Exercise objective
In the records below, find the line that contains "black star: (96, 65) -> (130, 88), moved" and the line that contains "yellow circle: (1110, 328)". Set down exactly those lines and every line between them, and nothing more.

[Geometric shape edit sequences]
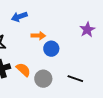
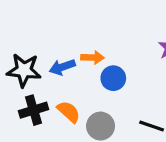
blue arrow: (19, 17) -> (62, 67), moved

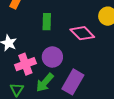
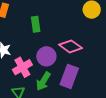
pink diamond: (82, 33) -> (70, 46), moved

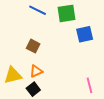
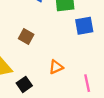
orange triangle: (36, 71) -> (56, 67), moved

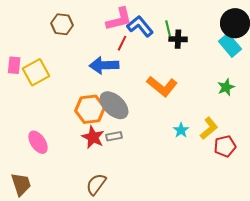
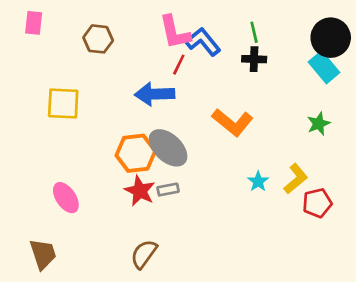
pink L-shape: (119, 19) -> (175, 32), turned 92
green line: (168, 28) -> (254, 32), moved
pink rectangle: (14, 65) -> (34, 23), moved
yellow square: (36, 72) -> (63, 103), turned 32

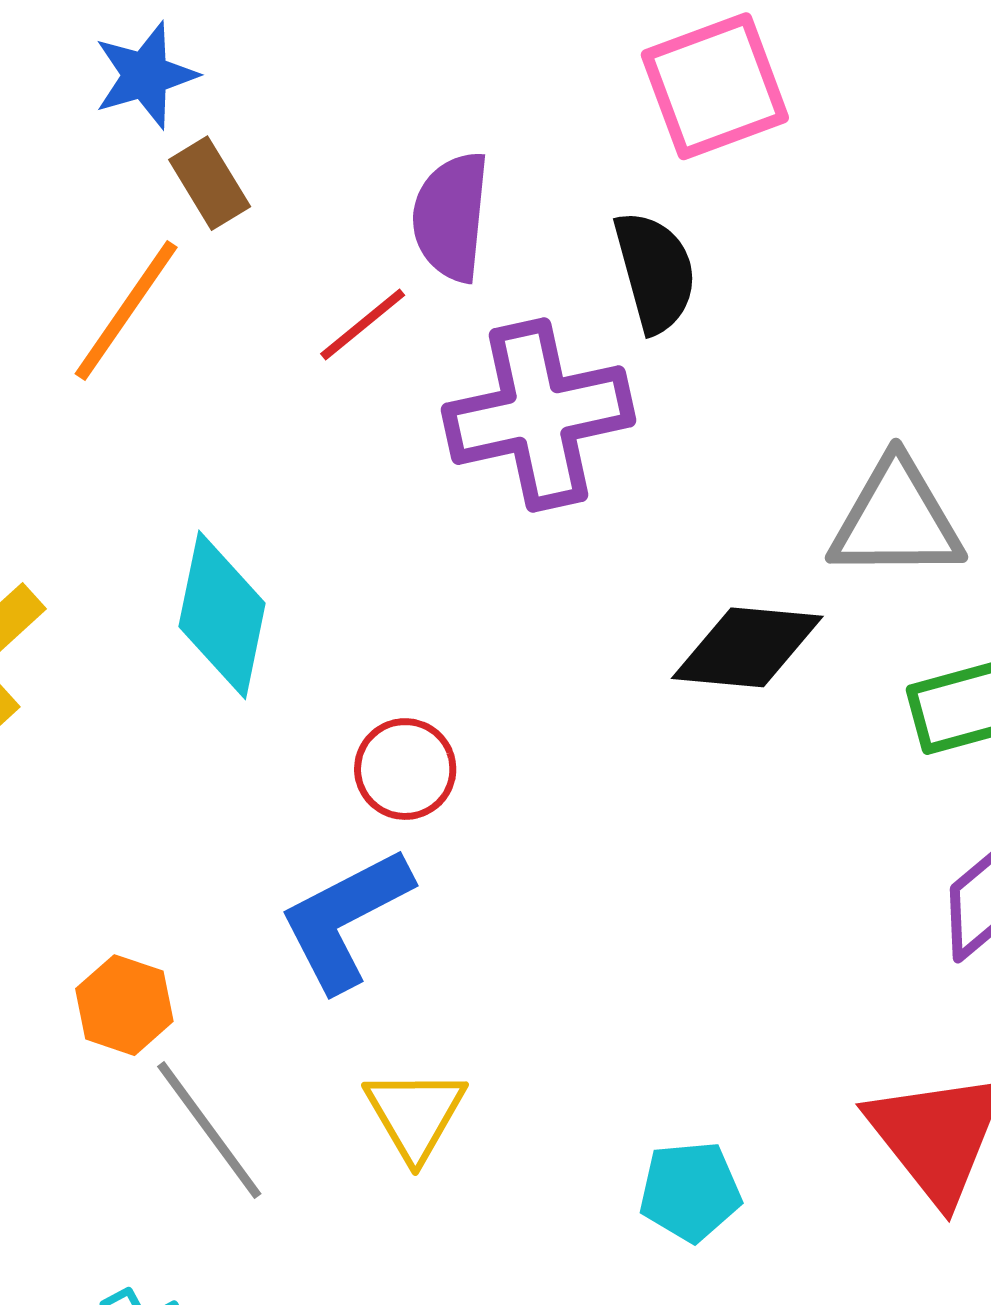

--

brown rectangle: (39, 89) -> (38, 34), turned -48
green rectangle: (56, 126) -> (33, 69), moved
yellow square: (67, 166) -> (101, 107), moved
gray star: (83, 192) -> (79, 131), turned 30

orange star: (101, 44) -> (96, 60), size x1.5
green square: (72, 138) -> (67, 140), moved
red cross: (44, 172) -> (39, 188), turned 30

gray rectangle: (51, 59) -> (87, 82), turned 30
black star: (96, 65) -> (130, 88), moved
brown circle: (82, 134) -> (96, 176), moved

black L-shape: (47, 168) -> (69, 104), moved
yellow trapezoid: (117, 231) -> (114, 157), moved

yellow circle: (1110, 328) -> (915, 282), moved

Expected answer
black star: (96, 65) -> (130, 88), moved
brown circle: (82, 134) -> (96, 176), moved

black L-shape: (47, 168) -> (69, 104), moved
yellow trapezoid: (117, 231) -> (114, 157), moved

yellow circle: (1110, 328) -> (915, 282), moved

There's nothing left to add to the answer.